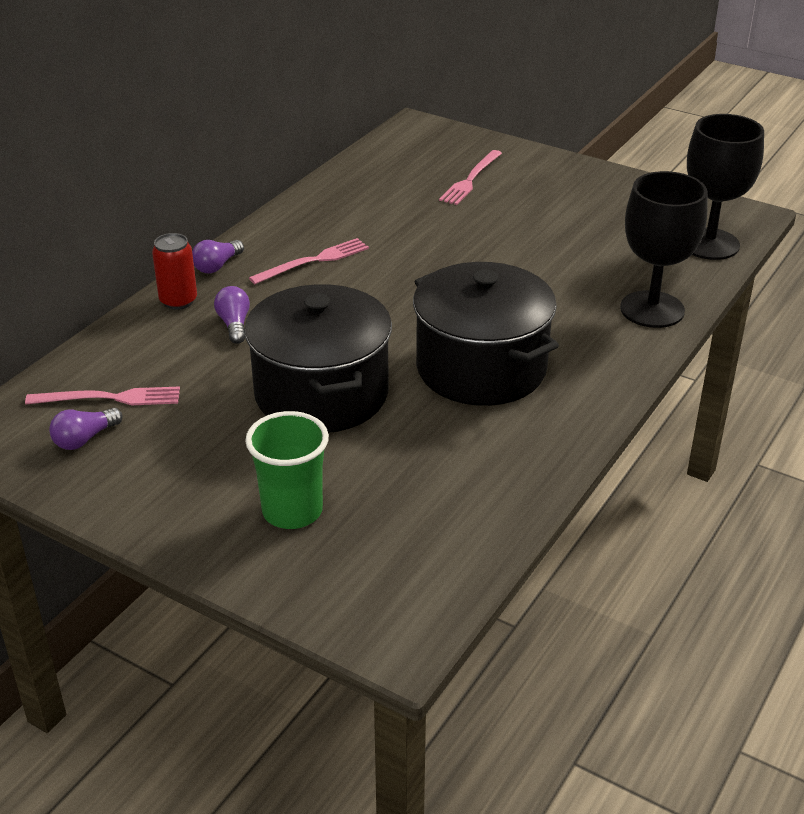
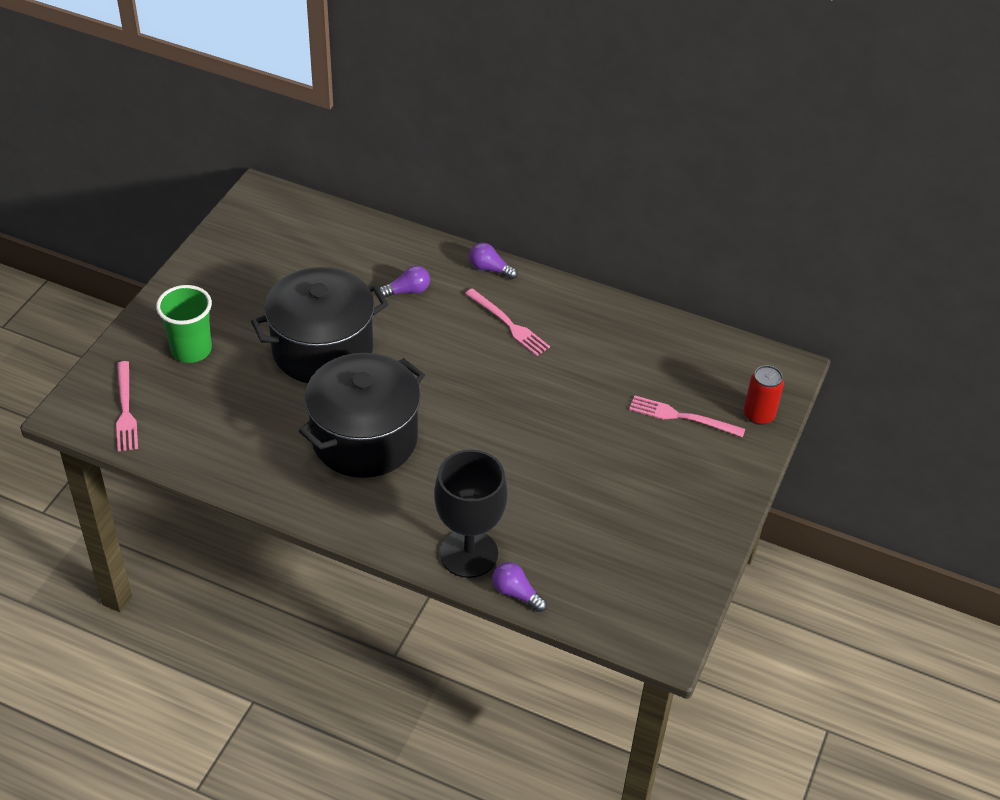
camera: 80 degrees right, 10 degrees up
pink fork [25,386,180,405] -> pink fork moved to [116,361,138,451]
purple light bulb [49,408,123,450] -> purple light bulb moved to [492,562,547,612]
red can [152,233,197,310] -> red can moved to [744,365,784,425]
black goblet [687,114,764,260] -> none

+ + +

§ Description of the task: Transcribe each line above verbatim, with the pictures left out.

§ Exercise solution:
camera: 80 degrees right, 10 degrees up
pink fork [25,386,180,405] -> pink fork moved to [116,361,138,451]
purple light bulb [49,408,123,450] -> purple light bulb moved to [492,562,547,612]
red can [152,233,197,310] -> red can moved to [744,365,784,425]
black goblet [687,114,764,260] -> none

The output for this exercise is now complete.